Task directions
Nothing outside the range is wanted. Repeat exactly the lines below from the one with "R14: 15k (GND, N022) -> 10k (GND, N022)" through the one with "R8: 33k (CMP, VB) -> 33k (CMP, VTH)".

____________________

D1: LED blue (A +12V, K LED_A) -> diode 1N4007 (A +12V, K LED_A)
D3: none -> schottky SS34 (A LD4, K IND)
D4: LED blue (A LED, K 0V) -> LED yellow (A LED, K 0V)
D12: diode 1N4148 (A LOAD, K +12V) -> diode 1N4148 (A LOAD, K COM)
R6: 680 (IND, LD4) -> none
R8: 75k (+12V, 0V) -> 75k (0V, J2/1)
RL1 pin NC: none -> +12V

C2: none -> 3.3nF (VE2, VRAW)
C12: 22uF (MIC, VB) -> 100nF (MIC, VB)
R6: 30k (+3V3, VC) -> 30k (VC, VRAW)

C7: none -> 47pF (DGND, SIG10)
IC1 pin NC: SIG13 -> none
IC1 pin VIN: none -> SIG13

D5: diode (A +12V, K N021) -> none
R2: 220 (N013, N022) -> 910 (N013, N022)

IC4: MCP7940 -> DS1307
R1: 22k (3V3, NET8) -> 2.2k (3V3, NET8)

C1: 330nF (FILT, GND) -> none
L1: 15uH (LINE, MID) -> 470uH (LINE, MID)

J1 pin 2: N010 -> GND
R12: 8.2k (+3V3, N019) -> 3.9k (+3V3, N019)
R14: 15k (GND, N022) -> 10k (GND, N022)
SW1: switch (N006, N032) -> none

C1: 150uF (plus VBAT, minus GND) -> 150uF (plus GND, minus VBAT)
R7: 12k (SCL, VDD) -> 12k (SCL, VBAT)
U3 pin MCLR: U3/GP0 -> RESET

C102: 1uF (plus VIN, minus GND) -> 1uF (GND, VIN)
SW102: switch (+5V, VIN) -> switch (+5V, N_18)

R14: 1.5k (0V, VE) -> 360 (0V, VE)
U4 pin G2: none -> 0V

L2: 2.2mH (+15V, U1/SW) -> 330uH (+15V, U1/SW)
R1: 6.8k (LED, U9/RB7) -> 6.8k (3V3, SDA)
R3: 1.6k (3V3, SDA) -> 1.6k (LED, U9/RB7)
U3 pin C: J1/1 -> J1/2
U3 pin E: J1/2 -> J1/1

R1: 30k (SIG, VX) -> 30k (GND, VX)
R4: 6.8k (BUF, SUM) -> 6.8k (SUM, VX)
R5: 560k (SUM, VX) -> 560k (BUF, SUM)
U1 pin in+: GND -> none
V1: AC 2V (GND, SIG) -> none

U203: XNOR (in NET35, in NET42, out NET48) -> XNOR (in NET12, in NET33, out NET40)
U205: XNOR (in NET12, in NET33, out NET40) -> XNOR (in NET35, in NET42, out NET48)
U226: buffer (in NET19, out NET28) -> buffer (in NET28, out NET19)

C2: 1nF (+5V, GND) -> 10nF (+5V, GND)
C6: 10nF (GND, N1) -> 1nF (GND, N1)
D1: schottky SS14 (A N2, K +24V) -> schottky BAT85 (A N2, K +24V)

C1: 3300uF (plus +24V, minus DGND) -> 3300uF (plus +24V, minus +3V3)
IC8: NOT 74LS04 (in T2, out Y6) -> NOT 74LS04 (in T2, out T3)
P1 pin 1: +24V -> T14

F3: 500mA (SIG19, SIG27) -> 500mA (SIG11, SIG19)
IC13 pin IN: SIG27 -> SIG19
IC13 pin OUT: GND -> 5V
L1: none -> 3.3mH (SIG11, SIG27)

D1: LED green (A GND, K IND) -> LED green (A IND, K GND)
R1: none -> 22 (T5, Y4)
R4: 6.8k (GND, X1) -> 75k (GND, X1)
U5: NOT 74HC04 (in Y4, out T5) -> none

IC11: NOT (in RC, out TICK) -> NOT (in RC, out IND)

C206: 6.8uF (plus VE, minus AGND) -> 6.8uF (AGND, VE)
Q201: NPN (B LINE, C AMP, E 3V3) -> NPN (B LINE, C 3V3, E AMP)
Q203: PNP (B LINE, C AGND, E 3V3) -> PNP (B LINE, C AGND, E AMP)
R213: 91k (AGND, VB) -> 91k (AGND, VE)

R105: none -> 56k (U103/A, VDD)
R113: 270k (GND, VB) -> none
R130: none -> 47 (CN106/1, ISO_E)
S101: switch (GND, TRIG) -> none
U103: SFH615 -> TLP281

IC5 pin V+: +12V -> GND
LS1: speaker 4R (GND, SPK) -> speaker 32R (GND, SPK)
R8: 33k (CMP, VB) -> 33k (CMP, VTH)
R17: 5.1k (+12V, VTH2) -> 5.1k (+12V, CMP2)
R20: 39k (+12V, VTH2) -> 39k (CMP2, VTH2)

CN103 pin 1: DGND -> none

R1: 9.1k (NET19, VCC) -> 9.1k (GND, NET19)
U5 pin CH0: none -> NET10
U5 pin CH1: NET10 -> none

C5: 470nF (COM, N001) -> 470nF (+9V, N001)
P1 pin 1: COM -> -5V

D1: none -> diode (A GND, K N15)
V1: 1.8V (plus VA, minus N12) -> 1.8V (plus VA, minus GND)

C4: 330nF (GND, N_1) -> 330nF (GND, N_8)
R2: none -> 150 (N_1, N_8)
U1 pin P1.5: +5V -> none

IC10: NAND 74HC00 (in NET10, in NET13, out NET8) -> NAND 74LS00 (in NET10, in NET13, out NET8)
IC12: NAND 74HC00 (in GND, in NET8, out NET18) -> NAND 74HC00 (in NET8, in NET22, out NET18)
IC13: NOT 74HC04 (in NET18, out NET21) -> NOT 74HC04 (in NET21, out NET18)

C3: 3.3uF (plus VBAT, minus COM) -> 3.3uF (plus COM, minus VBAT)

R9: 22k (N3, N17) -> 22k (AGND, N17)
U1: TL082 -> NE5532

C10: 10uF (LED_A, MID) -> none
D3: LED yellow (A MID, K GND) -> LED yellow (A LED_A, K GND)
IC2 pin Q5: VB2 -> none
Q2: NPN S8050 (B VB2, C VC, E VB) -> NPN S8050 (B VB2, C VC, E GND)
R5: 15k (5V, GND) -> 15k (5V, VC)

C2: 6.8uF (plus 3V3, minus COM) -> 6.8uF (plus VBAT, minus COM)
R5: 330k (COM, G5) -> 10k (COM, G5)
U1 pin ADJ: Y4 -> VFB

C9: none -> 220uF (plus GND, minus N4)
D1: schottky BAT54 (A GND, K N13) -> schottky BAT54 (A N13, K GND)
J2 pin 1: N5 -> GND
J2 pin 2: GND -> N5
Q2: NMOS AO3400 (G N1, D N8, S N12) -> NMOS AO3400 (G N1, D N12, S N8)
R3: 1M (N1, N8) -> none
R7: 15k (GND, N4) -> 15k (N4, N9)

____________________

Response to the exercise
R14: 15k (GND, N022) -> 10k (GND, N022)
SW1: switch (N006, N032) -> none

C1: 150uF (plus VBAT, minus GND) -> 150uF (plus GND, minus VBAT)
R7: 12k (SCL, VDD) -> 12k (SCL, VBAT)
U3 pin MCLR: U3/GP0 -> RESET

C102: 1uF (plus VIN, minus GND) -> 1uF (GND, VIN)
SW102: switch (+5V, VIN) -> switch (+5V, N_18)

R14: 1.5k (0V, VE) -> 360 (0V, VE)
U4 pin G2: none -> 0V

L2: 2.2mH (+15V, U1/SW) -> 330uH (+15V, U1/SW)
R1: 6.8k (LED, U9/RB7) -> 6.8k (3V3, SDA)
R3: 1.6k (3V3, SDA) -> 1.6k (LED, U9/RB7)
U3 pin C: J1/1 -> J1/2
U3 pin E: J1/2 -> J1/1

R1: 30k (SIG, VX) -> 30k (GND, VX)
R4: 6.8k (BUF, SUM) -> 6.8k (SUM, VX)
R5: 560k (SUM, VX) -> 560k (BUF, SUM)
U1 pin in+: GND -> none
V1: AC 2V (GND, SIG) -> none

U203: XNOR (in NET35, in NET42, out NET48) -> XNOR (in NET12, in NET33, out NET40)
U205: XNOR (in NET12, in NET33, out NET40) -> XNOR (in NET35, in NET42, out NET48)
U226: buffer (in NET19, out NET28) -> buffer (in NET28, out NET19)

C2: 1nF (+5V, GND) -> 10nF (+5V, GND)
C6: 10nF (GND, N1) -> 1nF (GND, N1)
D1: schottky SS14 (A N2, K +24V) -> schottky BAT85 (A N2, K +24V)

C1: 3300uF (plus +24V, minus DGND) -> 3300uF (plus +24V, minus +3V3)
IC8: NOT 74LS04 (in T2, out Y6) -> NOT 74LS04 (in T2, out T3)
P1 pin 1: +24V -> T14

F3: 500mA (SIG19, SIG27) -> 500mA (SIG11, SIG19)
IC13 pin IN: SIG27 -> SIG19
IC13 pin OUT: GND -> 5V
L1: none -> 3.3mH (SIG11, SIG27)

D1: LED green (A GND, K IND) -> LED green (A IND, K GND)
R1: none -> 22 (T5, Y4)
R4: 6.8k (GND, X1) -> 75k (GND, X1)
U5: NOT 74HC04 (in Y4, out T5) -> none

IC11: NOT (in RC, out TICK) -> NOT (in RC, out IND)

C206: 6.8uF (plus VE, minus AGND) -> 6.8uF (AGND, VE)
Q201: NPN (B LINE, C AMP, E 3V3) -> NPN (B LINE, C 3V3, E AMP)
Q203: PNP (B LINE, C AGND, E 3V3) -> PNP (B LINE, C AGND, E AMP)
R213: 91k (AGND, VB) -> 91k (AGND, VE)

R105: none -> 56k (U103/A, VDD)
R113: 270k (GND, VB) -> none
R130: none -> 47 (CN106/1, ISO_E)
S101: switch (GND, TRIG) -> none
U103: SFH615 -> TLP281

IC5 pin V+: +12V -> GND
LS1: speaker 4R (GND, SPK) -> speaker 32R (GND, SPK)
R8: 33k (CMP, VB) -> 33k (CMP, VTH)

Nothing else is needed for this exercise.